About this exercise >>
Search the entries for lines that contain the word "boat", and report each one found.

Available data >>
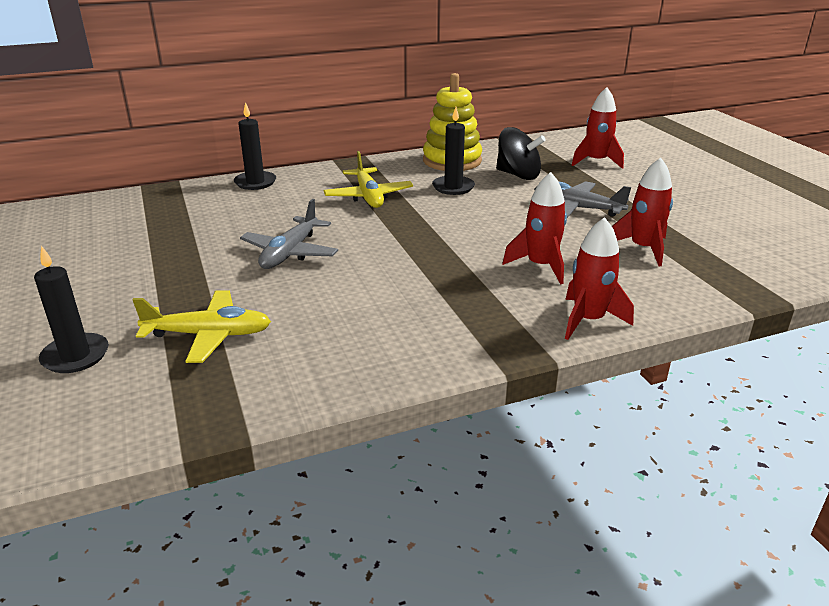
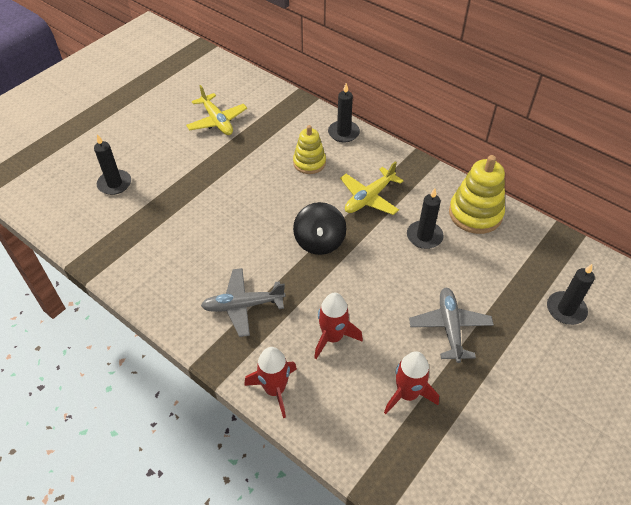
camera: 60 degrees right, 20 degrees up
(209, 335) = (157, 219): yellow plane -> yellow plane (217, 121)
(270, 210) = (309, 163): none -> yellow stacking toy
(290, 253) = (262, 202): grey plane -> grey plane (243, 305)
(518, 175) = (484, 266): black spinning top -> black spinning top (319, 241)
(596, 162) = (566, 309): red rocket -> black candle

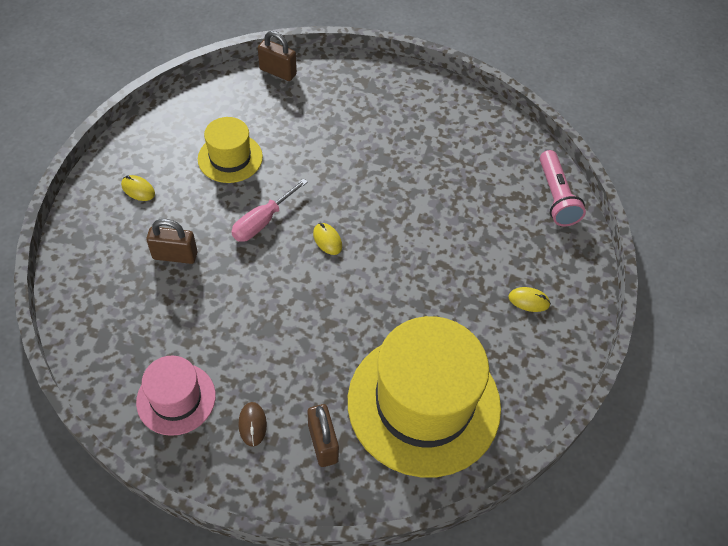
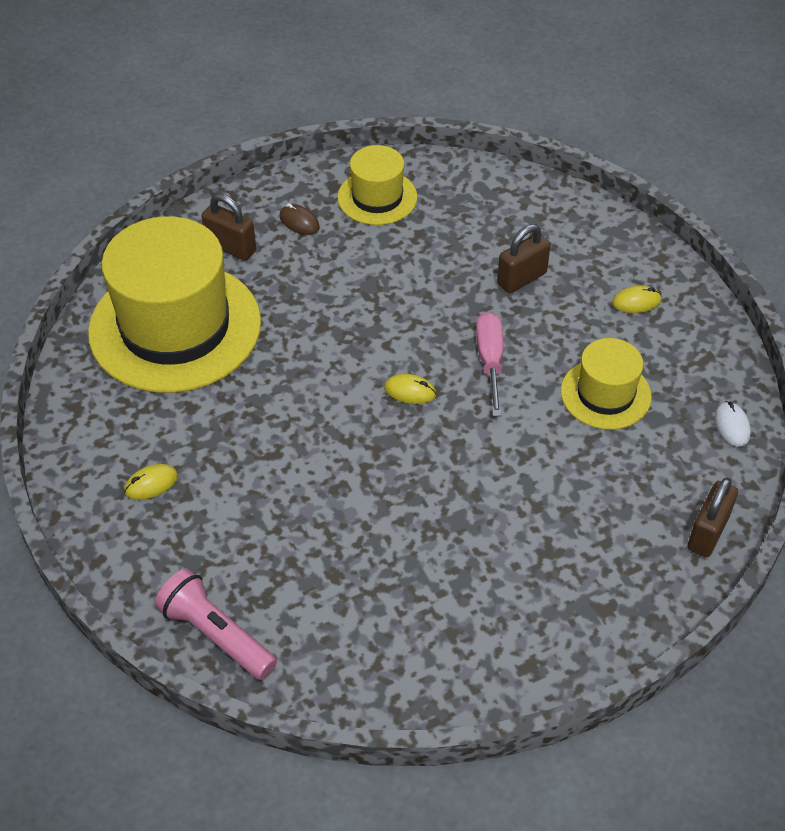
camera: 140 degrees right, 5 degrees down
(176, 398) = (377, 197): pink hat -> yellow hat
(196, 99) = (732, 426): none -> white mouse
(278, 72) = (707, 533): brown padlock -> brown padlock turned 45 degrees counterclockwise

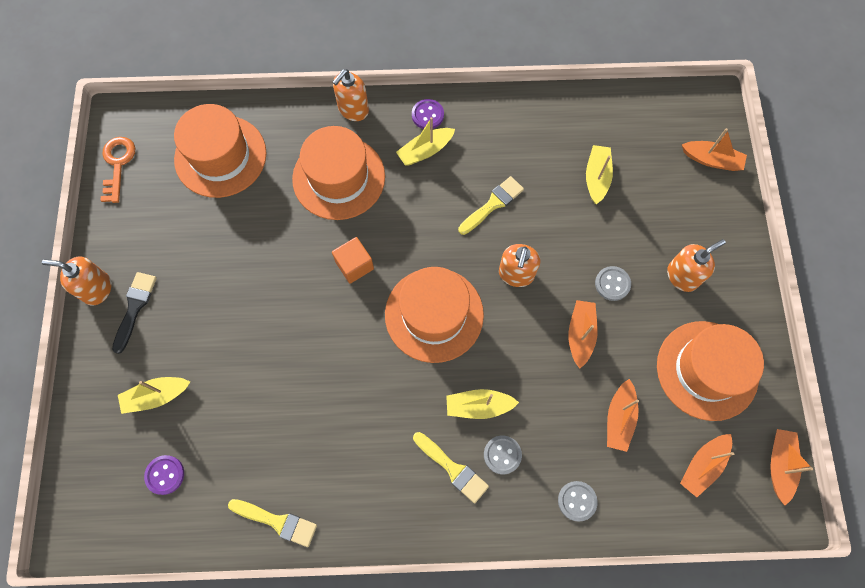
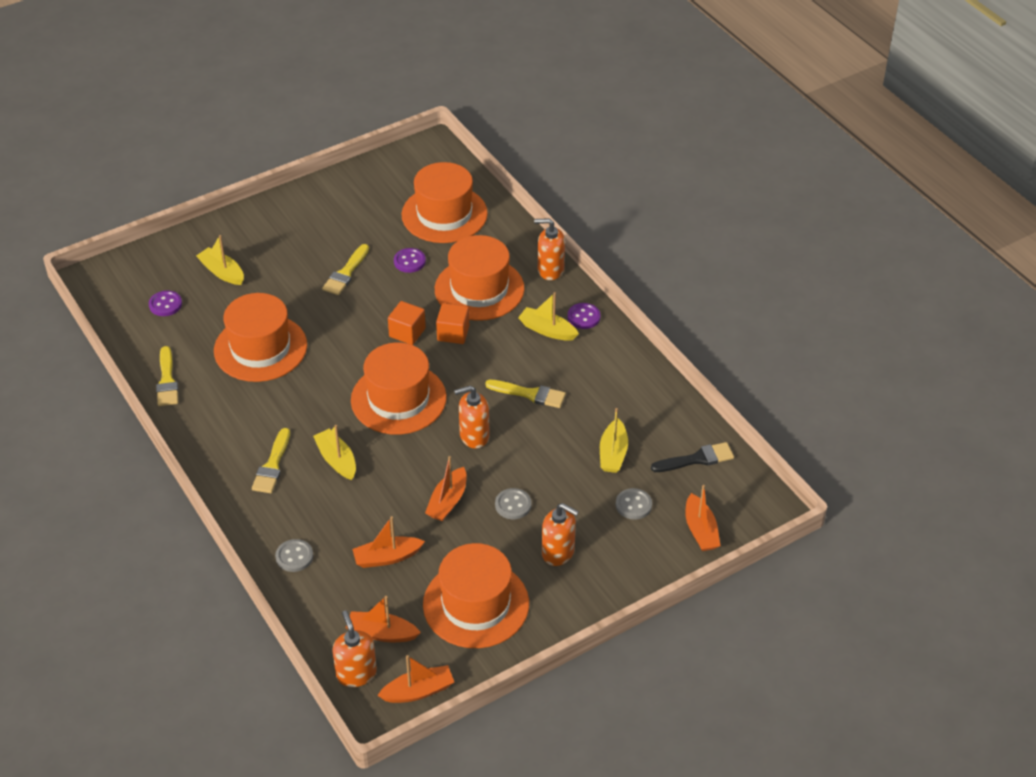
camera: 60 degrees right, 25 degrees down
(97, 289) = (284, 202): orange soap dispenser -> orange soap dispenser (356, 673)
(118, 164) = (393, 164): orange key -> none
(135, 308) = (283, 228): black brush -> black brush (696, 459)
(239, 280) = (346, 273): none -> yellow brush
(262, 217) = (409, 261): none -> purple button
(290, 408) = (260, 348): none -> orange hat
(380, 227) = (453, 333): none -> orange cube
(502, 455) = (304, 492): grey button -> grey button (633, 505)
(580, 334) = (447, 501): orange boat -> orange boat turned 135 degrees clockwise
(596, 177) = (613, 453): yellow boat -> yellow boat turned 120 degrees clockwise

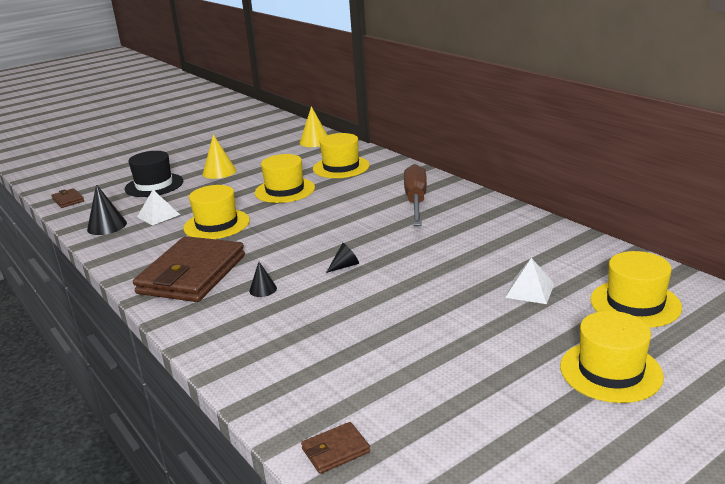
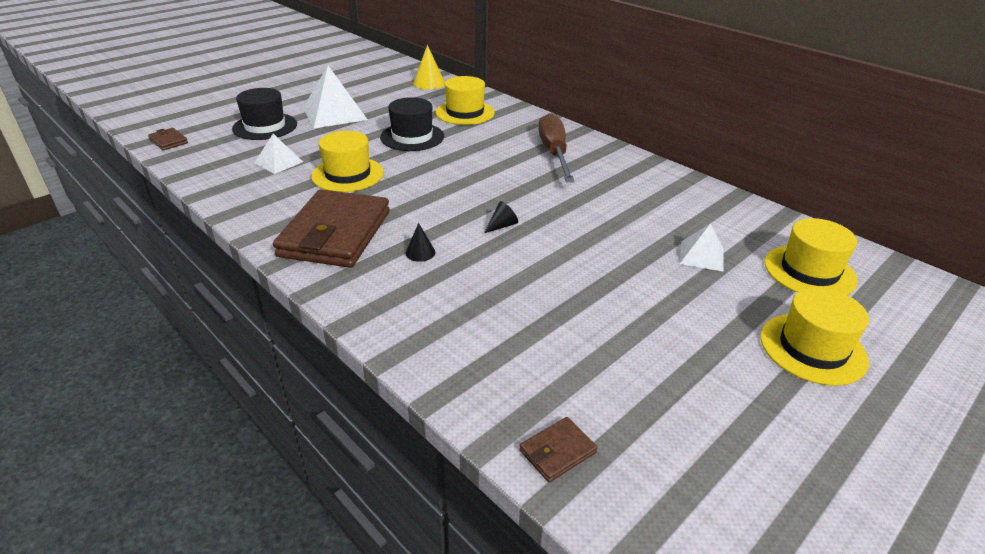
camera: 10 degrees left, 10 degrees up
(107, 226) = (222, 173): black cone -> none
(219, 172) = (334, 113): yellow cone -> white pyramid
(285, 190) = (412, 137): yellow hat -> black hat

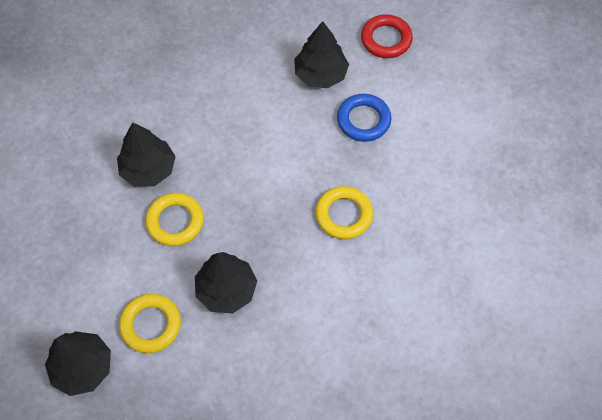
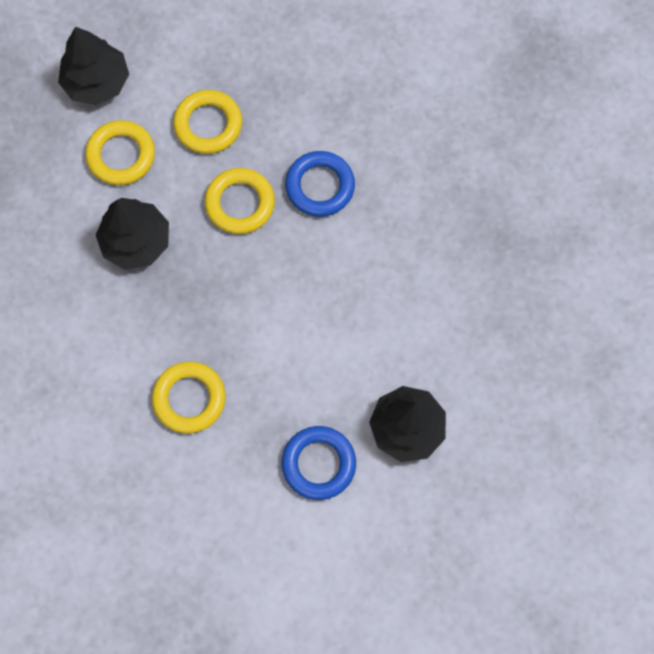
camera: 105 degrees right, 10 degrees up
(109, 264) = (208, 125): none -> yellow ring
(148, 169) = (320, 186): black tree -> blue ring
(386, 39) = (444, 536): red ring -> none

Expected answer >>
(580, 334) = (447, 501): orange boat -> orange boat turned 135 degrees clockwise
(596, 177) = (613, 453): yellow boat -> yellow boat turned 120 degrees clockwise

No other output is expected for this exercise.